Source records START

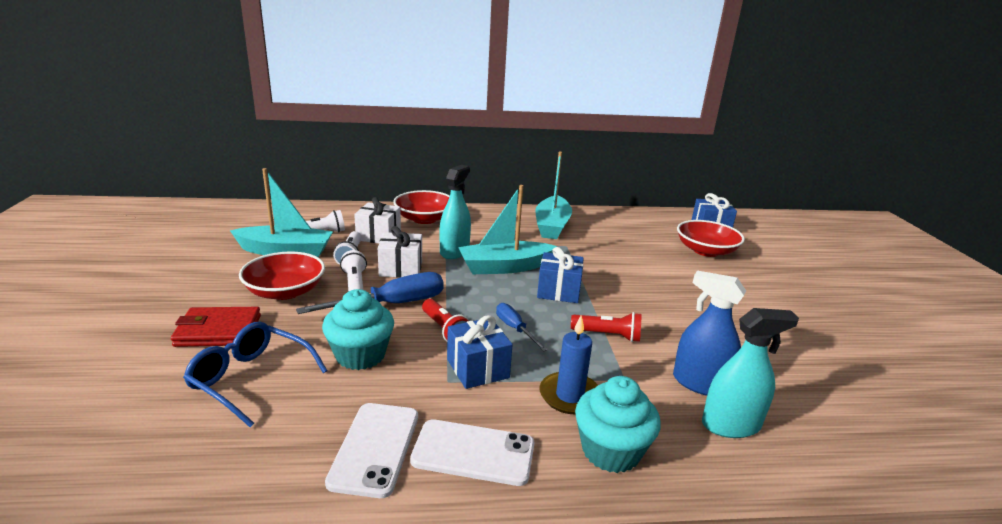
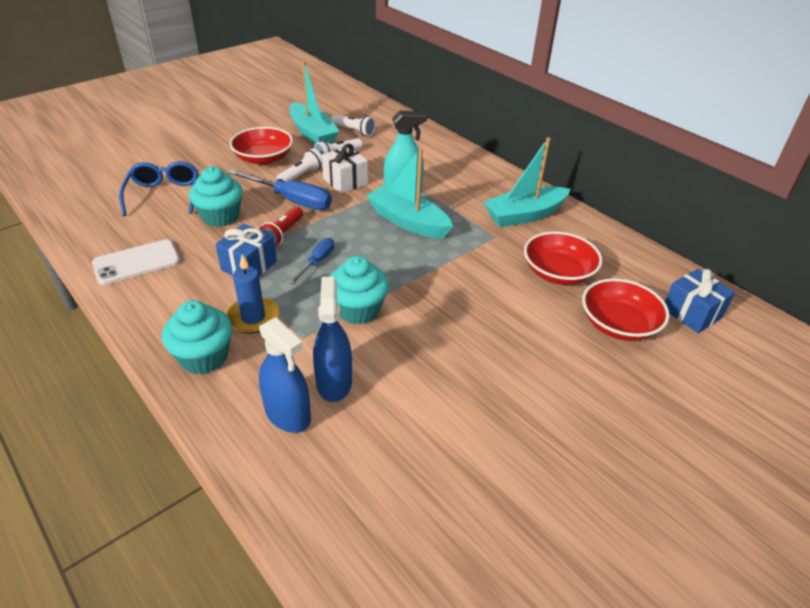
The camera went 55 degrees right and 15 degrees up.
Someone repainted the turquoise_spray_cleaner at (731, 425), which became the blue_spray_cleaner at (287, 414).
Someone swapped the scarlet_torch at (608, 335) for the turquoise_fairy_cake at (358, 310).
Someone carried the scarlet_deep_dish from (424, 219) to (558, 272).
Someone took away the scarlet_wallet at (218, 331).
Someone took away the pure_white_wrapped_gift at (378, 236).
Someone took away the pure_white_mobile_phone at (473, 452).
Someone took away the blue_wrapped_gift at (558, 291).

Source records END
Source records START

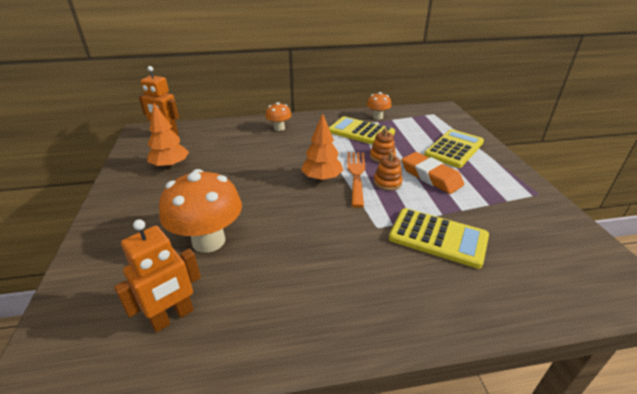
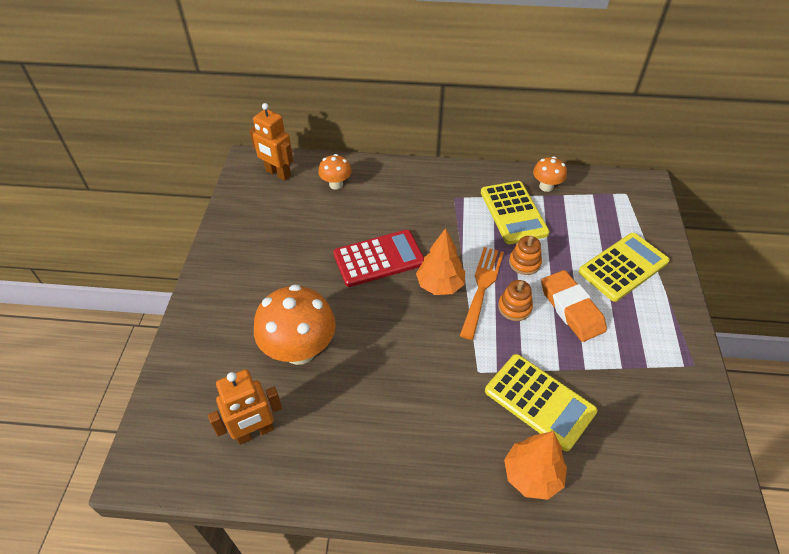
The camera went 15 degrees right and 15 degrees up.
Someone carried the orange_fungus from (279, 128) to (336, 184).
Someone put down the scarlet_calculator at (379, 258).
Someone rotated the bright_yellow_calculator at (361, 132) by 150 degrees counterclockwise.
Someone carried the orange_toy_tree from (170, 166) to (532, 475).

Source records END

(The problem)
Say how many lines of the data hold the string "went". Reply with the number alone.

(Response)
2